*WORK REQUEST*. Write out every record below exactly, leaving the pictures out.

+++

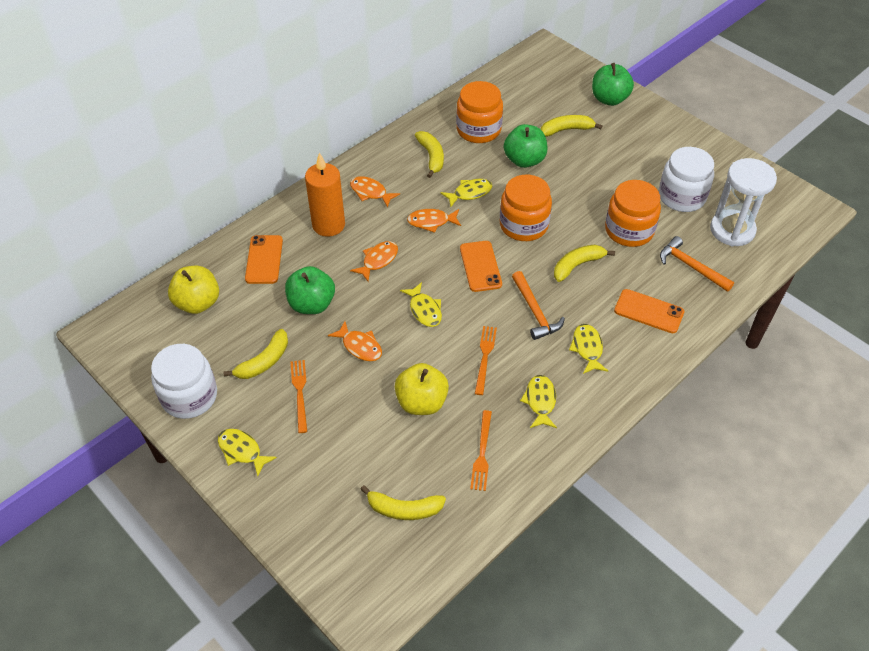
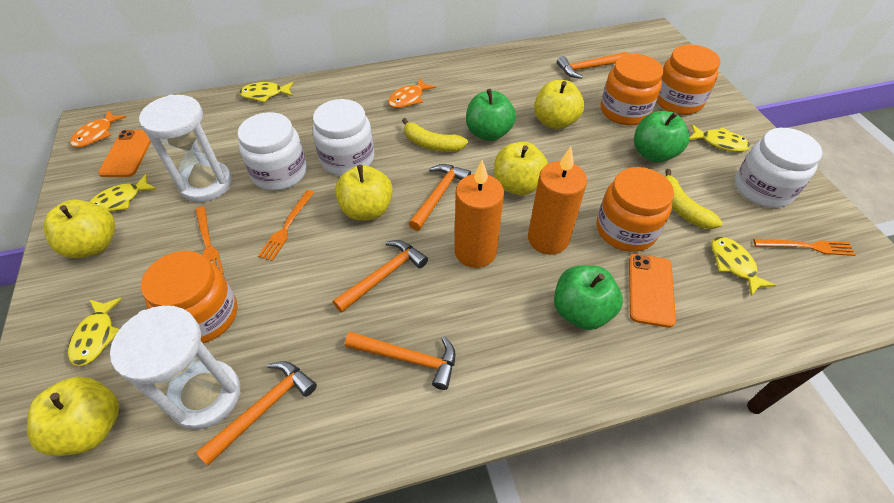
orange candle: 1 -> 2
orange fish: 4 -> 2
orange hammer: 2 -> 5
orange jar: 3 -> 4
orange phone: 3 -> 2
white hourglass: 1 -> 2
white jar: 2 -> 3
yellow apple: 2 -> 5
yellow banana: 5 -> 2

+++

*OUTPUT OF THE TASK*.
orange candle: 1 -> 2
orange fish: 4 -> 2
orange hammer: 2 -> 5
orange jar: 3 -> 4
orange phone: 3 -> 2
white hourglass: 1 -> 2
white jar: 2 -> 3
yellow apple: 2 -> 5
yellow banana: 5 -> 2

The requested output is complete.